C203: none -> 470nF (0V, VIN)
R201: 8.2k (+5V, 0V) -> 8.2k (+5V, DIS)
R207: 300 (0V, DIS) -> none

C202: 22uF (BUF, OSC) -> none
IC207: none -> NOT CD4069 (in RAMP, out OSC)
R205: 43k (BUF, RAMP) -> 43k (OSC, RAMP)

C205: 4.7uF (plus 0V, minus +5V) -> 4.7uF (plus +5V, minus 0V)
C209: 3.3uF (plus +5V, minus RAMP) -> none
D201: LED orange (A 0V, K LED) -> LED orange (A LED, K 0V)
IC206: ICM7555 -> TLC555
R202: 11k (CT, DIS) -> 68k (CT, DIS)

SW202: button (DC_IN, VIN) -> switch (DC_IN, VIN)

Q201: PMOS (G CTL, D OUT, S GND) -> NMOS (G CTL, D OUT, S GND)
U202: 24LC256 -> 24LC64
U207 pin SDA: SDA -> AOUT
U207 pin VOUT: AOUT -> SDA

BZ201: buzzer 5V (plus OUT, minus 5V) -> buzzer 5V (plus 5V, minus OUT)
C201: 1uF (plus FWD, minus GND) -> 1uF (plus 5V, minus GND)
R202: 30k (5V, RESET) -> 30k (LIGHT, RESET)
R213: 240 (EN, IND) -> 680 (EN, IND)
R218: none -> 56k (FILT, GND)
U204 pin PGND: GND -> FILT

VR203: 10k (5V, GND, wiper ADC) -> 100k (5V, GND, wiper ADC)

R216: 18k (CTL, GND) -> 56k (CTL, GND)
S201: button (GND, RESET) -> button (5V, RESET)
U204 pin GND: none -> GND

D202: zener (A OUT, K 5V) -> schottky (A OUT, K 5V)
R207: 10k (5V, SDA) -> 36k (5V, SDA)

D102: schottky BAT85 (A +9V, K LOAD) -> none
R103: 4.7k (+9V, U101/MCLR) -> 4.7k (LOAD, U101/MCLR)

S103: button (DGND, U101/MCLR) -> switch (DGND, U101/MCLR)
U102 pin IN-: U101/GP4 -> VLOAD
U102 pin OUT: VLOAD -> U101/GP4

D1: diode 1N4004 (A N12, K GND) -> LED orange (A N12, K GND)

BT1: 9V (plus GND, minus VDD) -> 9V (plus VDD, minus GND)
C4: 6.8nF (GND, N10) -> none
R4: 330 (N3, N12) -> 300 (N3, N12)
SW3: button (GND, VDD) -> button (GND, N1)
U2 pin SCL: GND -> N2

::::::

§ TASK DIRECTIONS
Going through the records above, state how many lines include the word "none", and give no other text.

§ RESPONSE TO THIS TASK
9